#### Assignment:
Search the records that follow and extract every line containing the string "degrees".

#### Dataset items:

◇ ◇ ◇ ◇ ◇

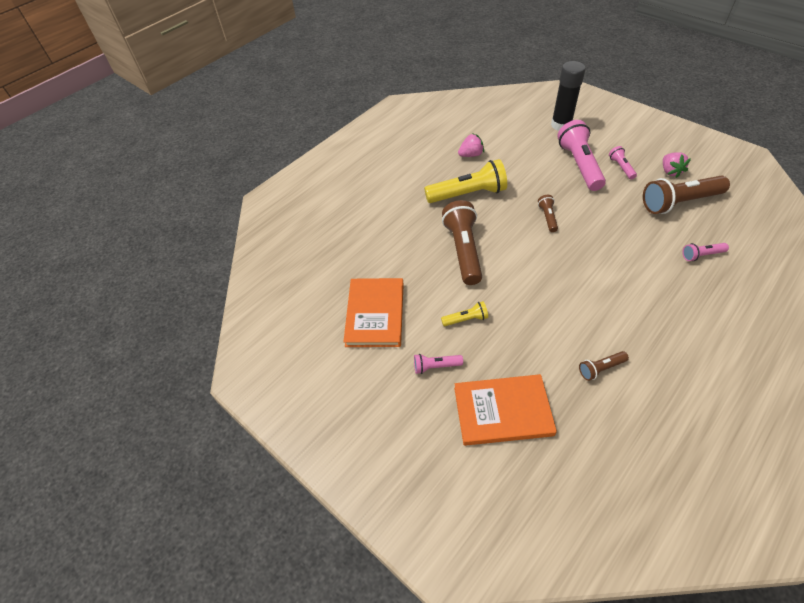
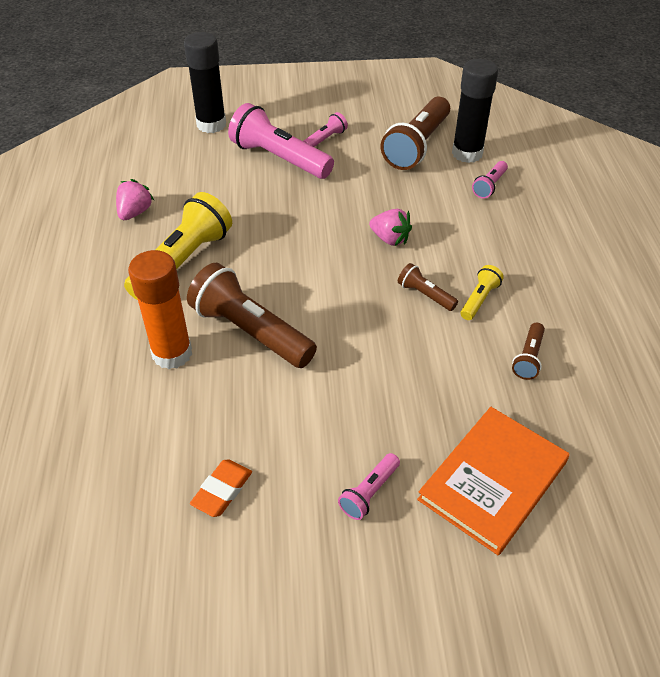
camera: 50 degrees left, 5 degrees down
(375, 314) = (222, 490): orange book -> orange eraser
(417, 237) = (172, 354): none -> orange glue stick
(466, 319) = (342, 410): yellow flashlight -> yellow flashlight (479, 299)
(547, 217) = (307, 234): brown flashlight -> brown flashlight (425, 295)
(621, 167) = (325, 139): pink flashlight -> pink flashlight turned 105 degrees clockwise
(670, 171) = (376, 119): pink strawberry -> pink strawberry (390, 239)
(710, 226) = (467, 153): none -> black glue stick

◇ ◇ ◇ ◇ ◇

#### Solution for this problem:
camera: 50 degrees left, 5 degrees down
(621, 167) = (325, 139): pink flashlight -> pink flashlight turned 105 degrees clockwise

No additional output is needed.